**Activity:** Searching the material below, find each line that includes the word "square", and copy it.

**Data shown:**
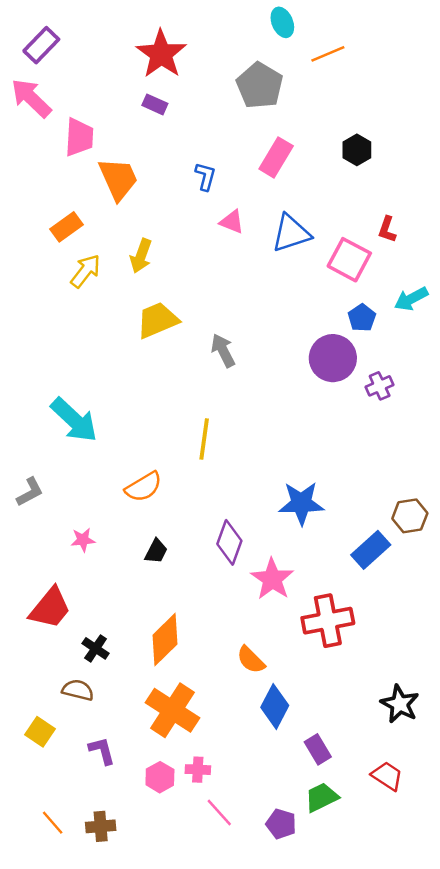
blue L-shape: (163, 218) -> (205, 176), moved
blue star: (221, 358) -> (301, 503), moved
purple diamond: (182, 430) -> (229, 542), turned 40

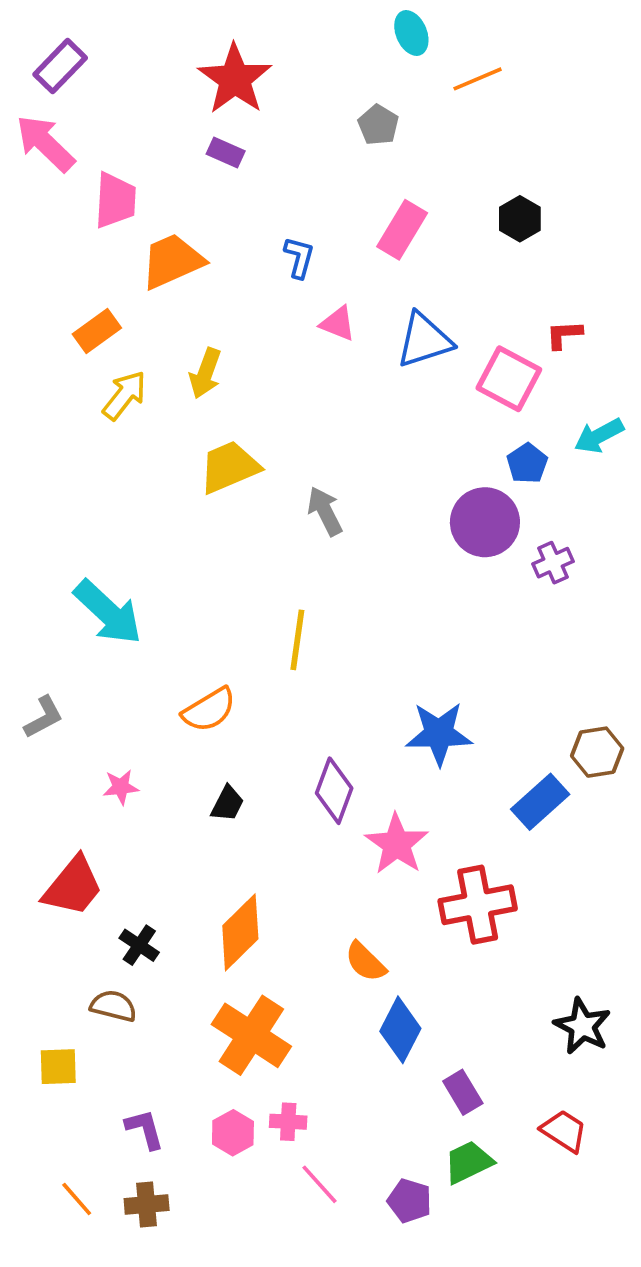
gray pentagon: (260, 85) -> (378, 125), size x0.6
orange trapezoid: (118, 179) -> (172, 261), turned -90
red L-shape: (387, 229) -> (564, 335), turned 68
yellow square: (40, 732) -> (58, 1067), turned -36
purple L-shape: (102, 751) -> (145, 1129), moved

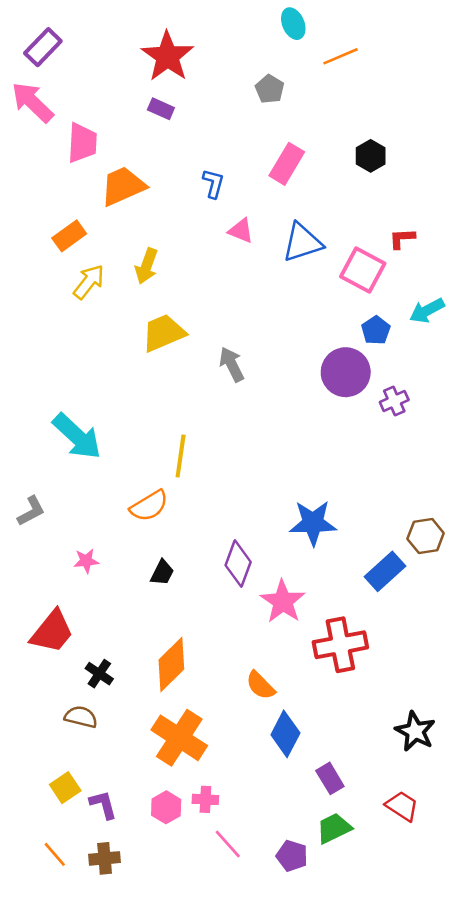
yellow line: (297, 640) -> (181, 456), moved
yellow square: (58, 1067) -> (65, 788), moved, turned -32

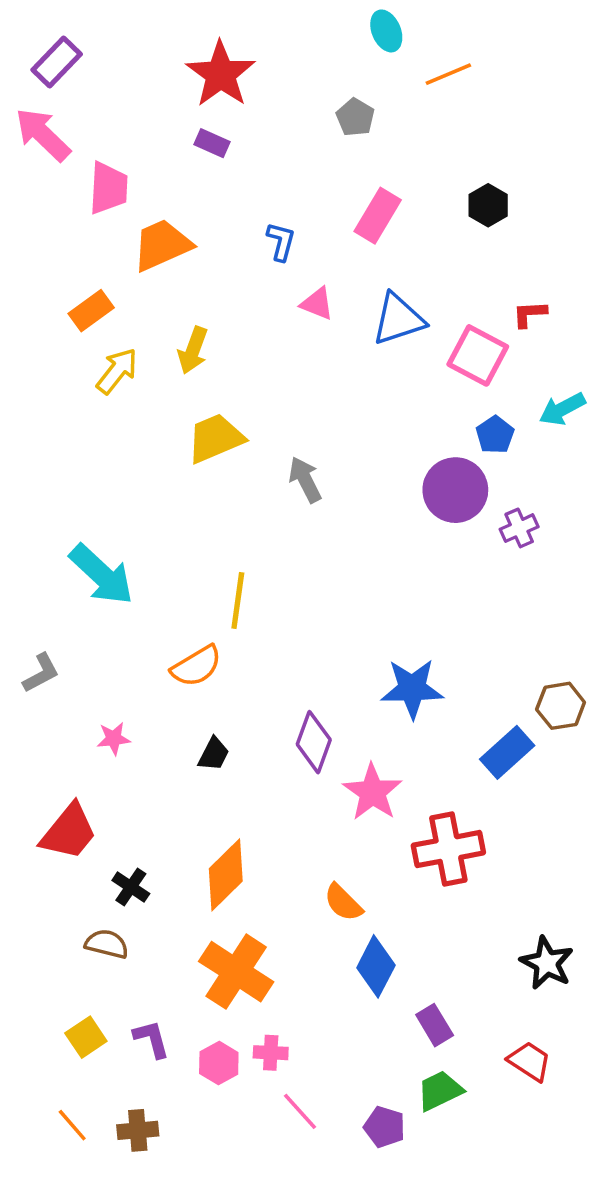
purple L-shape: (103, 805) -> (152, 1039), moved

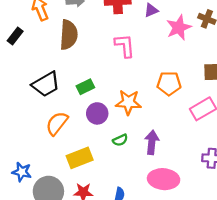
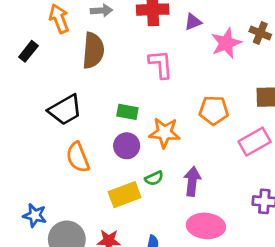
green rectangle: (85, 87) -> (127, 112), moved, turned 36
orange semicircle: (57, 123) -> (78, 157), turned -60
yellow rectangle: (80, 158) -> (125, 195), moved

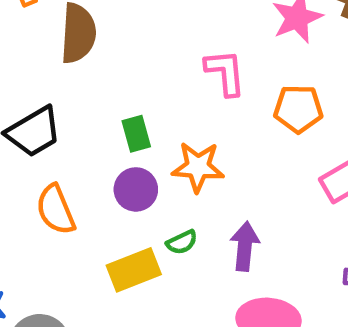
pink L-shape: (161, 64) -> (225, 72), moved
orange pentagon: (214, 110) -> (298, 109), moved
green rectangle: (127, 112) -> (136, 134), turned 65

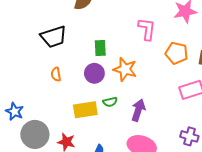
orange semicircle: (56, 210) -> (56, 74), size x0.6

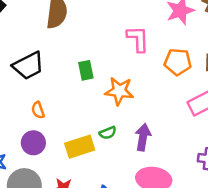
purple circle: (94, 73) -> (33, 143), moved

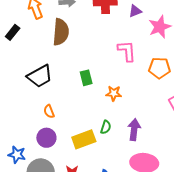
orange star: (119, 91) -> (114, 93), size x0.7
green semicircle: (108, 133) -> (106, 127), turned -48

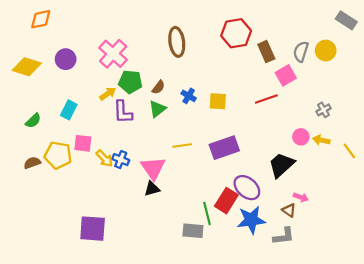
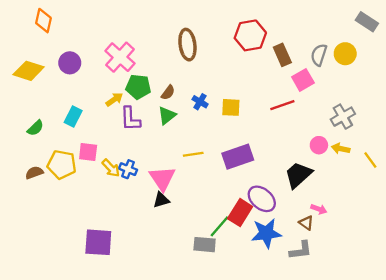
orange diamond: (41, 19) -> (43, 21), turned -65
gray cross: (324, 110) -> (343, 117), size x1.5
green line: (207, 213) -> (219, 226), turned 55

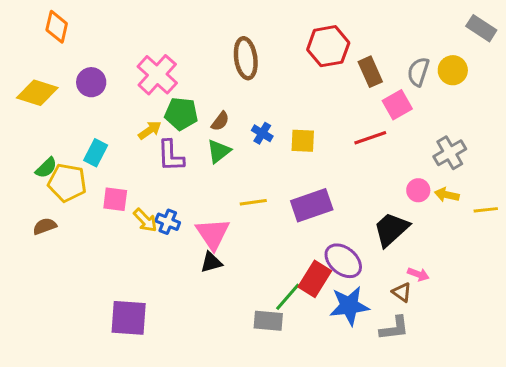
yellow line: (370, 160) -> (486, 210), turned -60
yellow pentagon: (62, 165) -> (67, 183), moved

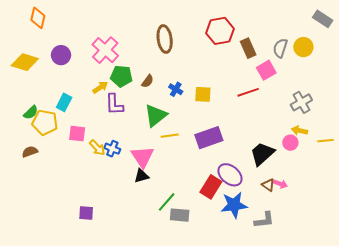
green triangle: (219, 151) -> (156, 115), moved, size x1.4
pink circle: (418, 190) -> (290, 143), moved
brown triangle: (402, 292) -> (268, 185), moved
green line: (288, 297) -> (167, 202), moved
purple square: (129, 318) -> (86, 213), size x0.6

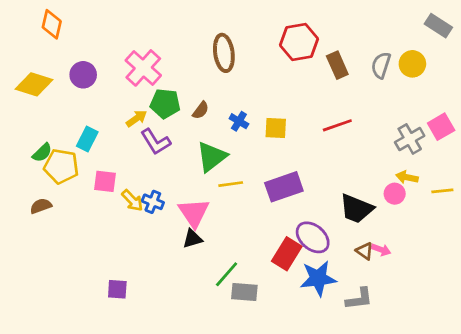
pink square: (266, 70) -> (441, 127), moved
purple L-shape: (114, 104) -> (156, 142), turned -30
black trapezoid: (262, 154) -> (356, 209), turned -116

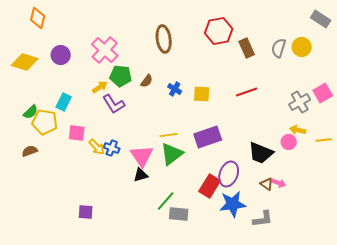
green triangle: (212, 157) -> (172, 154), moved
purple ellipse: (313, 237) -> (229, 174), turned 70

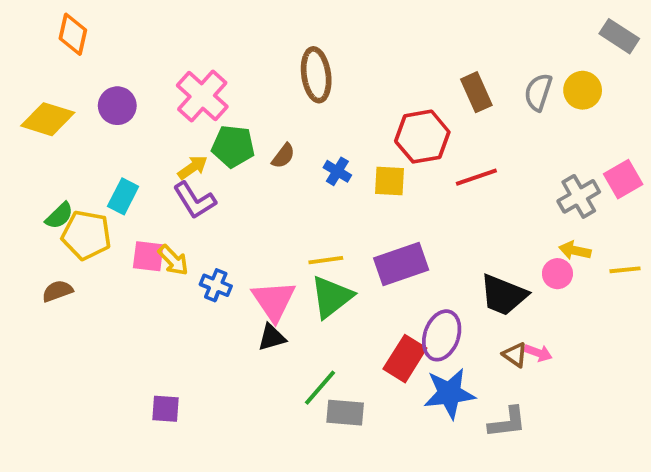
red hexagon: (219, 31) -> (422, 137), moved
purple L-shape: (114, 104) -> (195, 200), moved
yellow arrow: (97, 147) -> (173, 260), moved

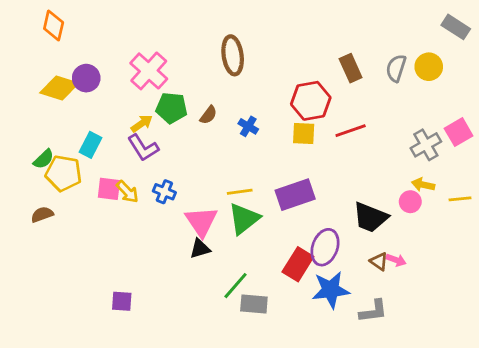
yellow diamond: (48, 119) -> (59, 88), moved
yellow square: (390, 181) -> (304, 133), moved
blue cross: (216, 285) -> (164, 192), moved

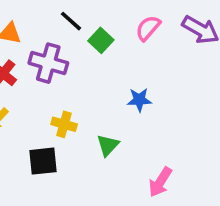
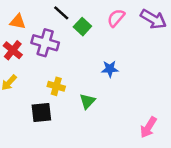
pink arrow: (160, 182) -> (148, 127), moved

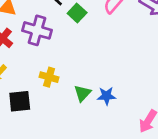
blue star: (110, 69) -> (106, 96), moved
black square: (41, 112) -> (20, 101), moved

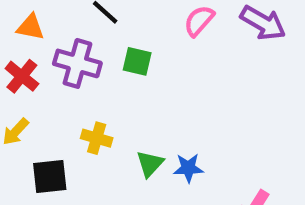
green square: (77, 13) -> (137, 61), moved, turned -30

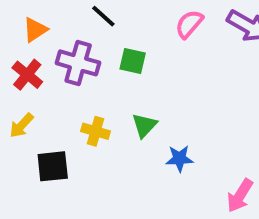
orange triangle: (30, 27) -> (35, 30), turned -44
green triangle: (150, 164) -> (144, 125), moved

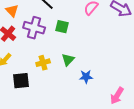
orange triangle: (35, 30) -> (12, 11), turned -40
yellow cross: (96, 131) -> (43, 63), turned -32

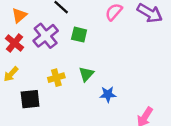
orange triangle: (12, 11) -> (19, 15), turned 32
purple cross: (34, 28) -> (46, 36), turned 35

**The completed task:**
yellow square: (40, 732) -> (58, 1067), turned -36
yellow square: (58, 1067) -> (65, 788), moved, turned -32
purple square: (129, 318) -> (86, 213), size x0.6
pink square: (266, 70) -> (441, 127), moved
yellow square: (390, 181) -> (304, 133), moved
black square: (41, 112) -> (20, 101), moved
green square: (77, 13) -> (137, 61), moved, turned -30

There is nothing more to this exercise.